Since the listing below shows pictures, leave them out and write out exactly the lines from the line with "(483, 227) = (595, 215): brown" to the line with "(374, 156) = (308, 397): grey", both included, and no others.

Top of GIVEN RECORDS

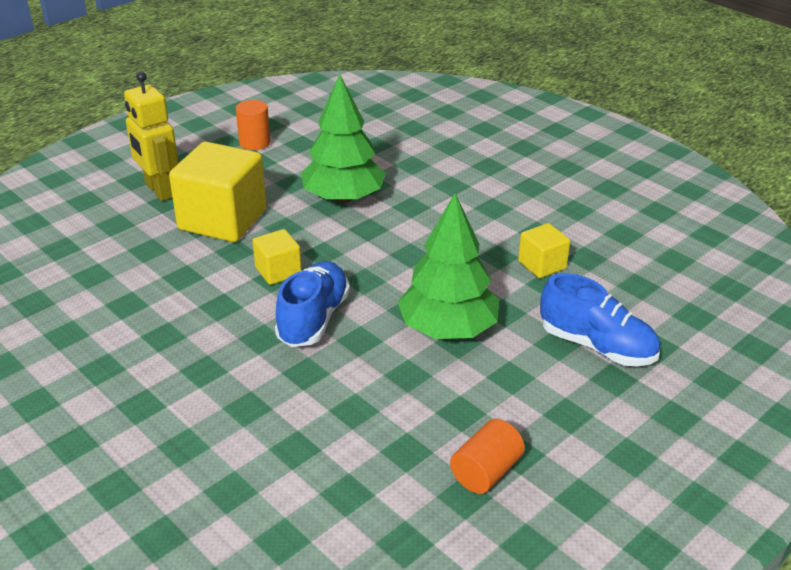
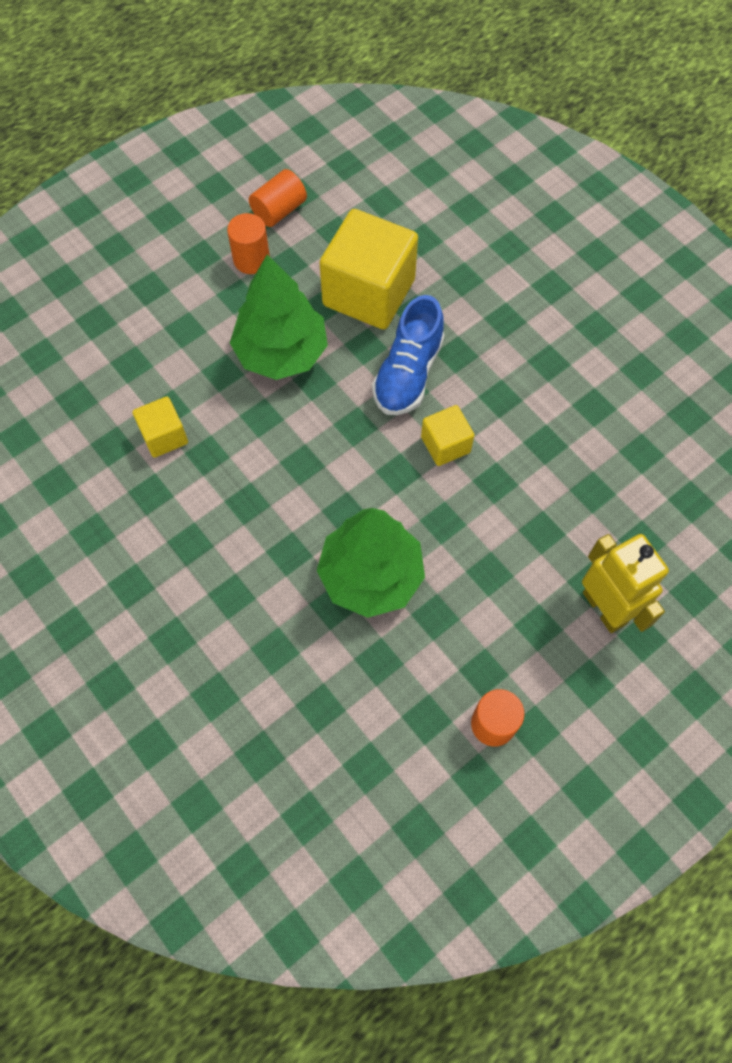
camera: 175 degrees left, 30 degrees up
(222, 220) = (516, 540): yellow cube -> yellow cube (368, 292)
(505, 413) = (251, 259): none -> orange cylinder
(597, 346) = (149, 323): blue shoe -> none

Bottom of GIVEN RECORDS
Top of GIVEN RECORDS

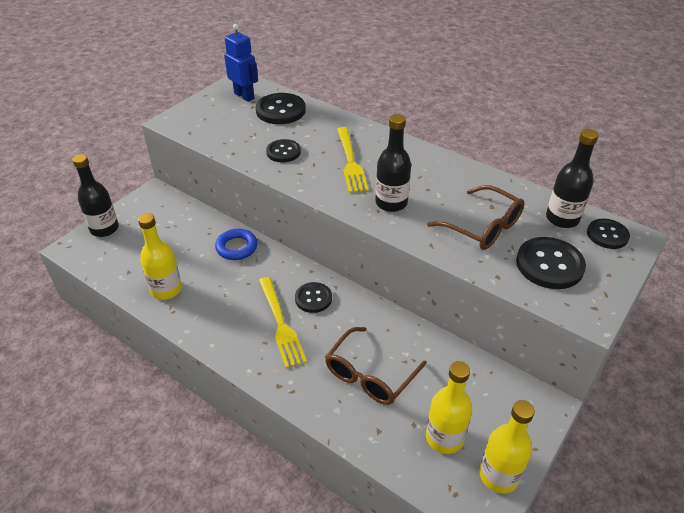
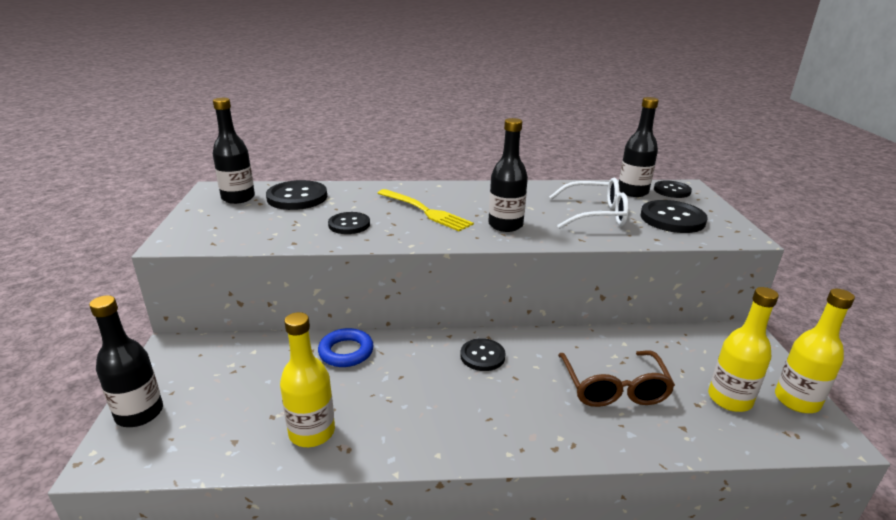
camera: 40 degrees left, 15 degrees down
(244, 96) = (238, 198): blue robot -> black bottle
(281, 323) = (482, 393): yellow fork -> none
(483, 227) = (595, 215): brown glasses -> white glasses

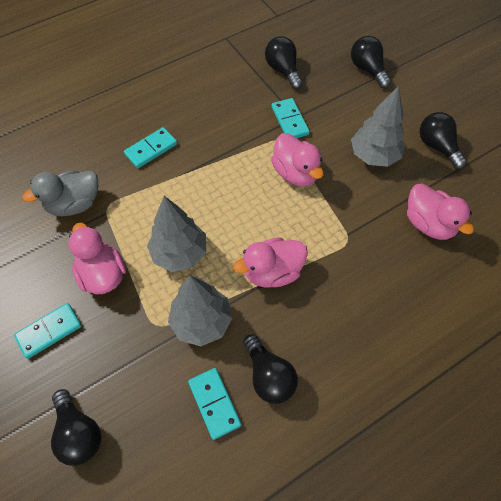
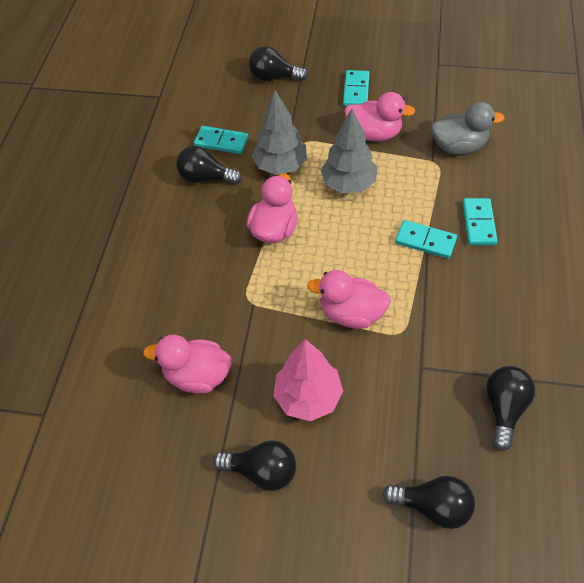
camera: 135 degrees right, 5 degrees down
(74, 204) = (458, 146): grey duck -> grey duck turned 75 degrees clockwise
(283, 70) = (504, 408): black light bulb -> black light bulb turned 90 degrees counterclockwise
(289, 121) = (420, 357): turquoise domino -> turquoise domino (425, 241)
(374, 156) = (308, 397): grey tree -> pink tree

Bottom of GIVEN RECORDS

__SOLUTION TO THIS PROBLEM__
(483, 227) = (595, 215): brown glasses -> white glasses

camera: 135 degrees right, 5 degrees down
(74, 204) = (458, 146): grey duck -> grey duck turned 75 degrees clockwise
(283, 70) = (504, 408): black light bulb -> black light bulb turned 90 degrees counterclockwise
(289, 121) = (420, 357): turquoise domino -> turquoise domino (425, 241)
(374, 156) = (308, 397): grey tree -> pink tree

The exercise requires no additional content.